SUPPLIED ENTRIES →
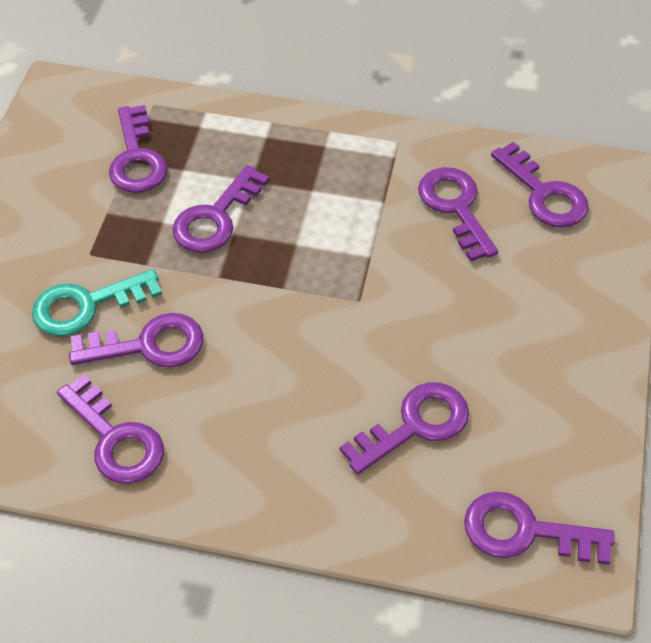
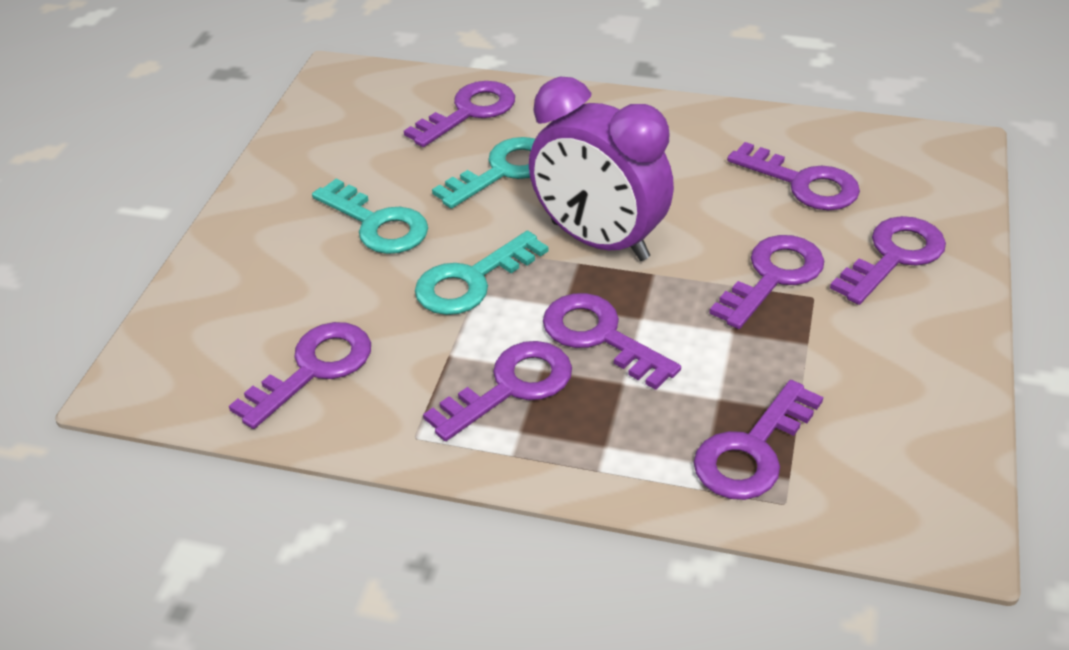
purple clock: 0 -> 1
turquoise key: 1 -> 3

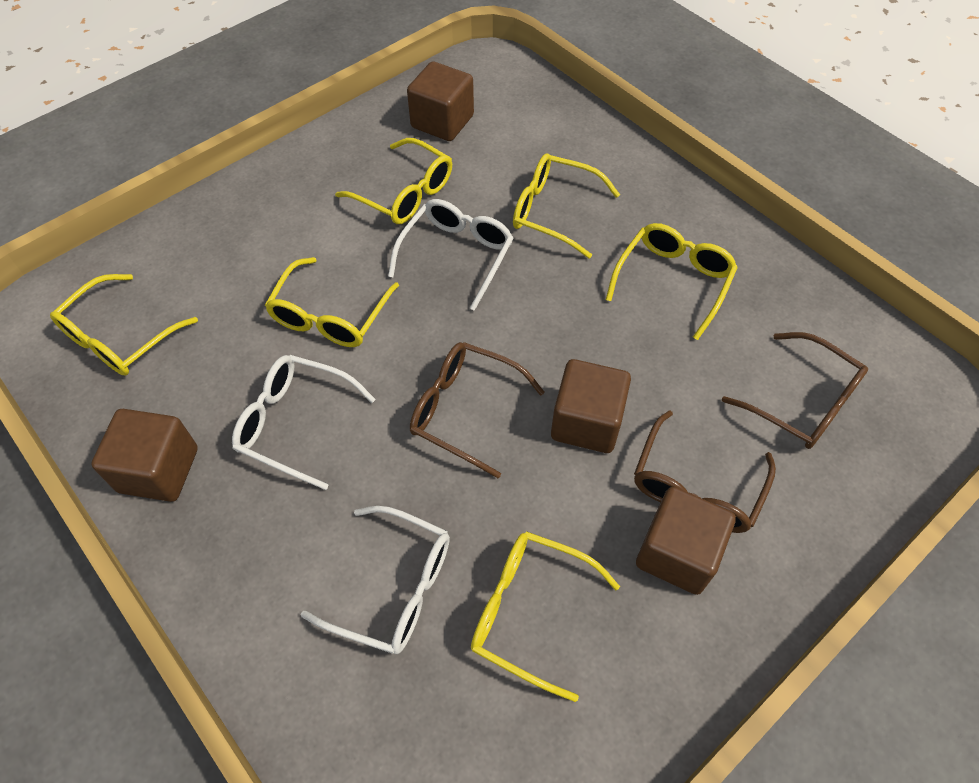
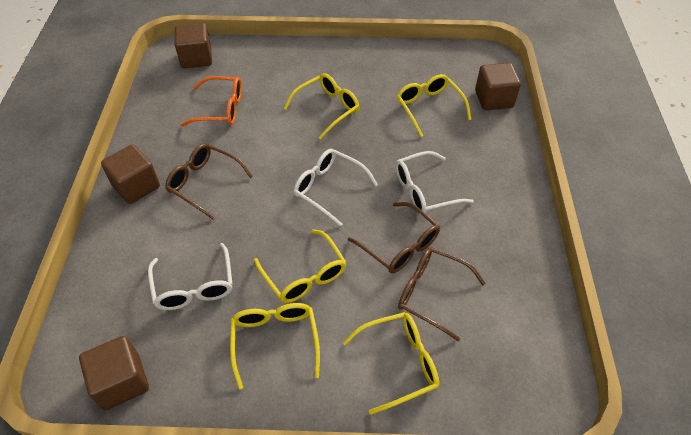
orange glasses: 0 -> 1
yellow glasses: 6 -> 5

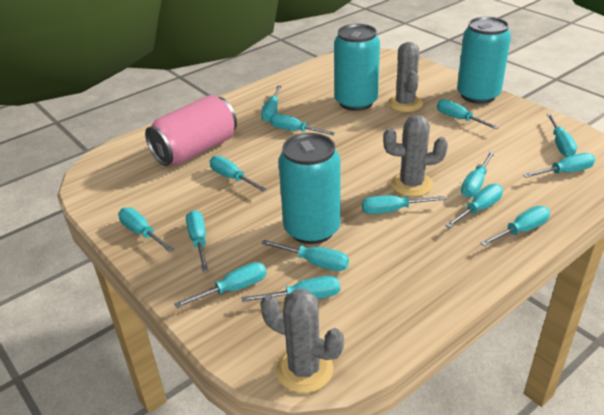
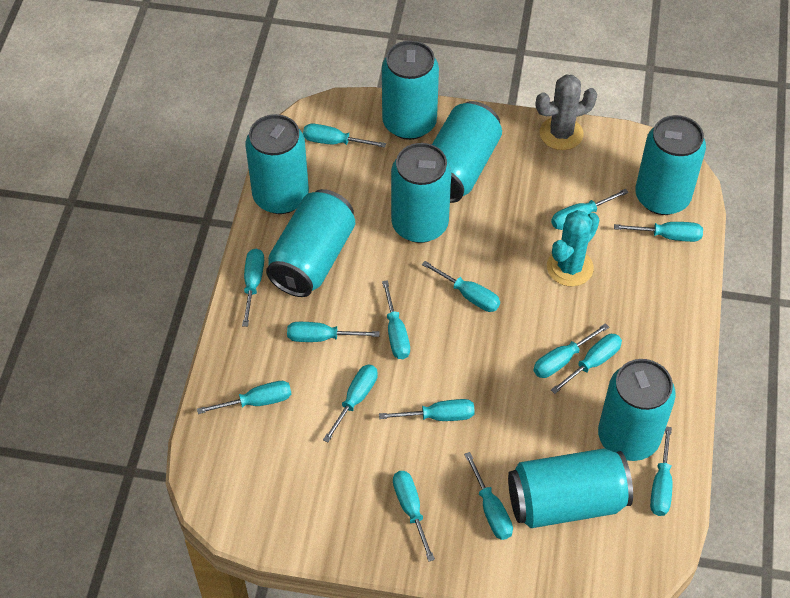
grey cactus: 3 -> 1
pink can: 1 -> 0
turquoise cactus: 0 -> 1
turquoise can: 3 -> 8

TRY IT →
In the entries above, find lines with "turquoise" and copy each.

RESPONSE TO THIS EXERCISE →
turquoise key: 1 -> 3
turquoise cactus: 0 -> 1
turquoise can: 3 -> 8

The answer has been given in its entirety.